**RECORD EXCERPTS**.

<<<<

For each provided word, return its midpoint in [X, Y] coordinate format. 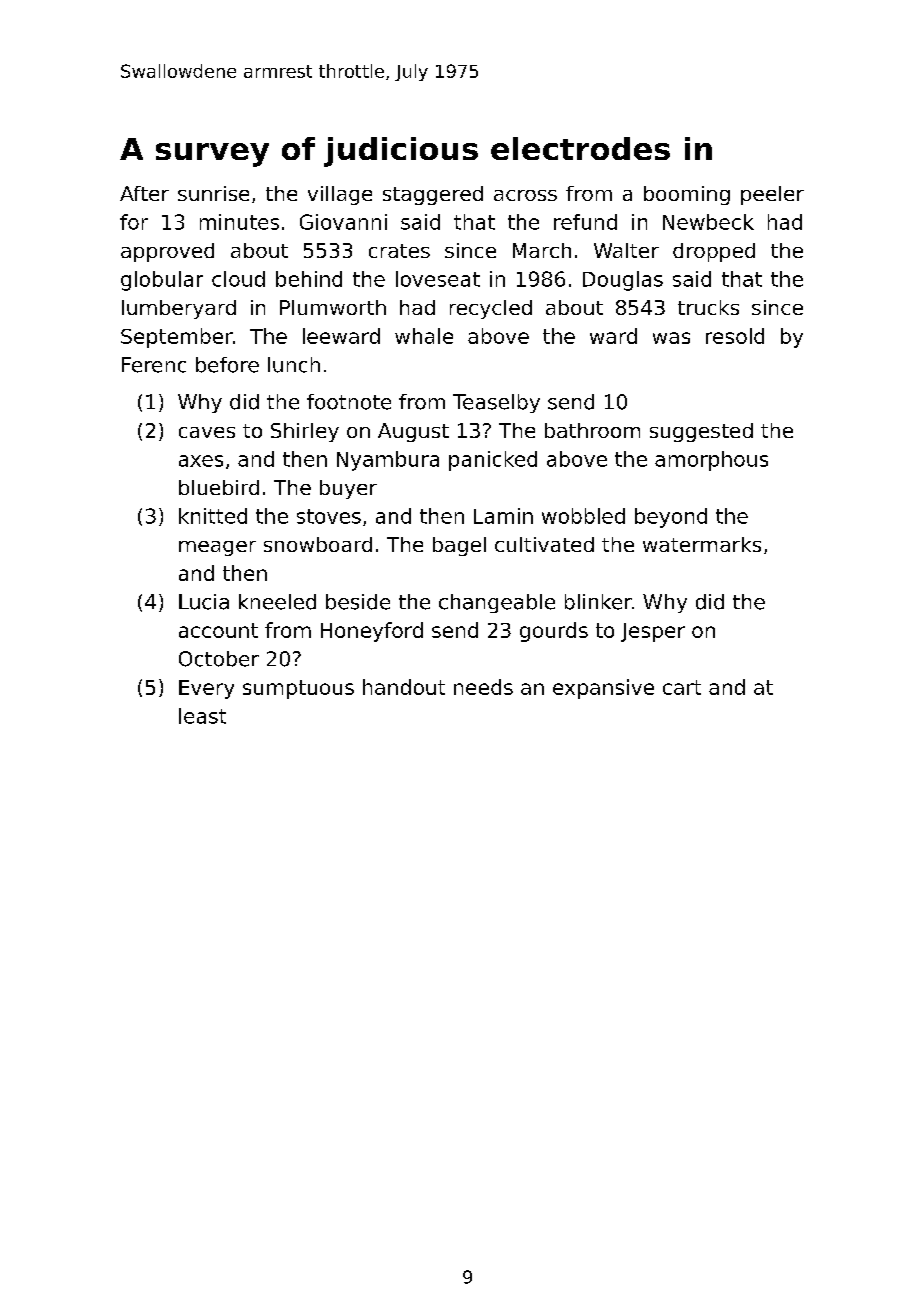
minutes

>>>>
<<<<

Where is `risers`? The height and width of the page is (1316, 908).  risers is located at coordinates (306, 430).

>>>>
<<<<

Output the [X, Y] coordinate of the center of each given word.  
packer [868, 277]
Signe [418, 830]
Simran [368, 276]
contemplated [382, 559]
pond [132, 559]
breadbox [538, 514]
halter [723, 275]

>>>>

**WRITTEN REQUEST**. Rewrite the items as a numbered list, skipping blank lines, beginning at the line that contains "Output the [X, Y]" and stopping after the line that contains "halter [723, 275]".

**WORKED SOLUTION**.
1. Output the [X, Y] coordinate of the center of each given word.  
2. packer [868, 277]
3. Signe [418, 830]
4. Simran [368, 276]
5. contemplated [382, 559]
6. pond [132, 559]
7. breadbox [538, 514]
8. halter [723, 275]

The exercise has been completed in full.